- [What needs to be done]:
Set down the whole listing that follows, precisely as written.

- [Raw data]:

═══

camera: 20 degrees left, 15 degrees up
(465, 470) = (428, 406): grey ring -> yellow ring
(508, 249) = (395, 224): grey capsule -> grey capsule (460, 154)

═══

- [Exercise result]:
camera: 20 degrees left, 15 degrees up
(465, 470) = (428, 406): grey ring -> yellow ring
(508, 249) = (395, 224): grey capsule -> grey capsule (460, 154)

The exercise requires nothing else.